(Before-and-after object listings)
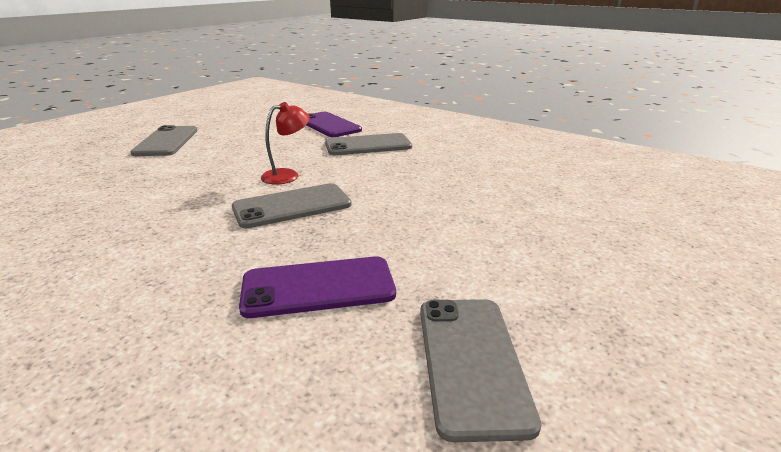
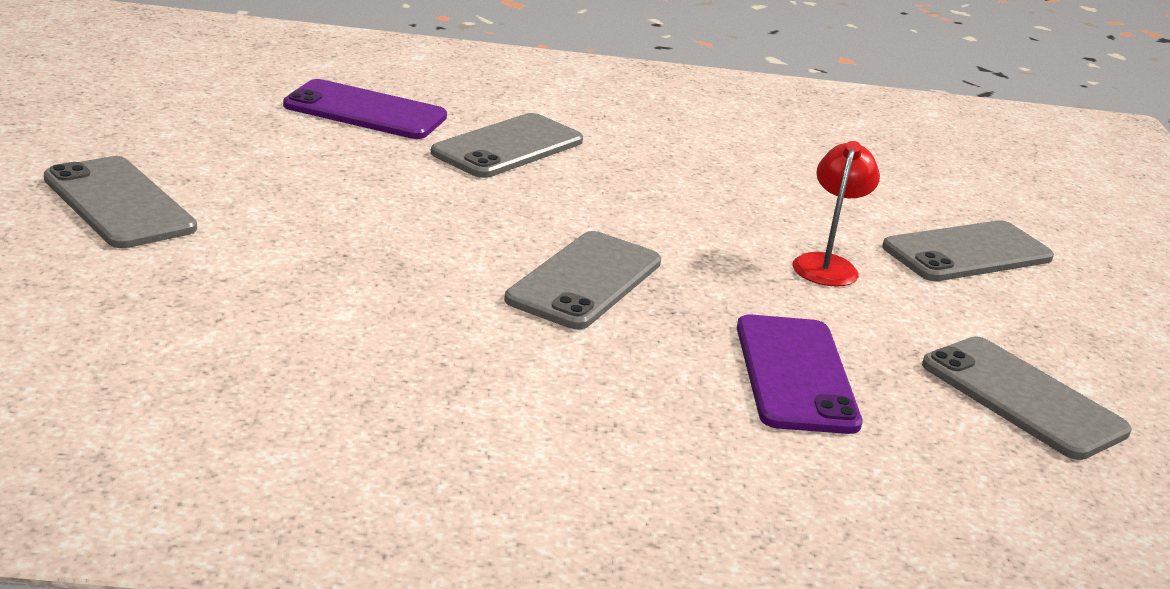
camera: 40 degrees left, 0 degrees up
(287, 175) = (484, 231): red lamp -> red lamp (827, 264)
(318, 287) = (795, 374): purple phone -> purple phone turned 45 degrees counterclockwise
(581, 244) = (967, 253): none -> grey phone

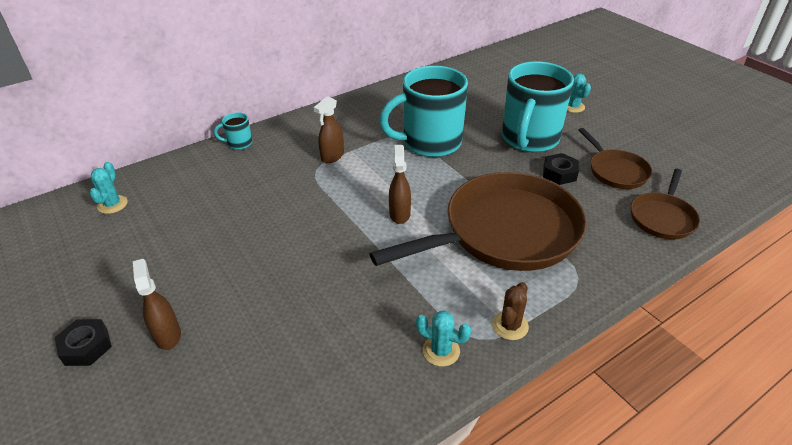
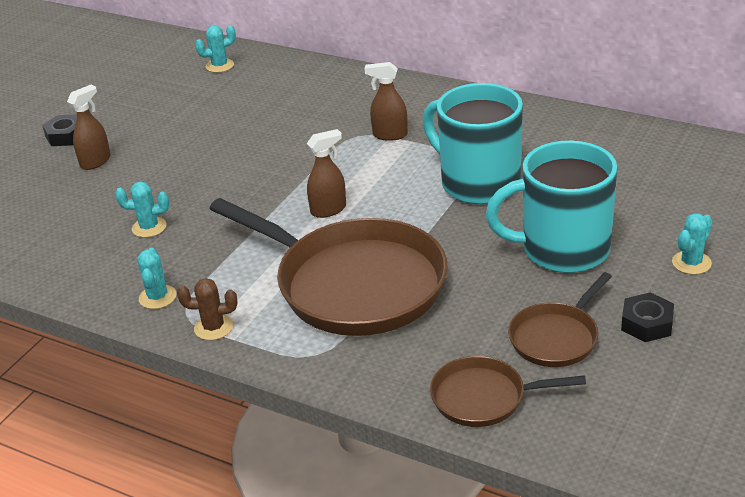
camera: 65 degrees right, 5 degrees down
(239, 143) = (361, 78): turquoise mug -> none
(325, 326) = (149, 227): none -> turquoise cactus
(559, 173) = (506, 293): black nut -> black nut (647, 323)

§ TASK
A word-for-word copy is needed of the lines from the line with "(287, 175) = (484, 231): red" through the last line of the entries above, with both ends kept and the pictures dropped.

§ REPLY
(287, 175) = (484, 231): red lamp -> red lamp (827, 264)
(318, 287) = (795, 374): purple phone -> purple phone turned 45 degrees counterclockwise
(581, 244) = (967, 253): none -> grey phone

camera: 65 degrees right, 5 degrees down
(239, 143) = (361, 78): turquoise mug -> none
(325, 326) = (149, 227): none -> turquoise cactus
(559, 173) = (506, 293): black nut -> black nut (647, 323)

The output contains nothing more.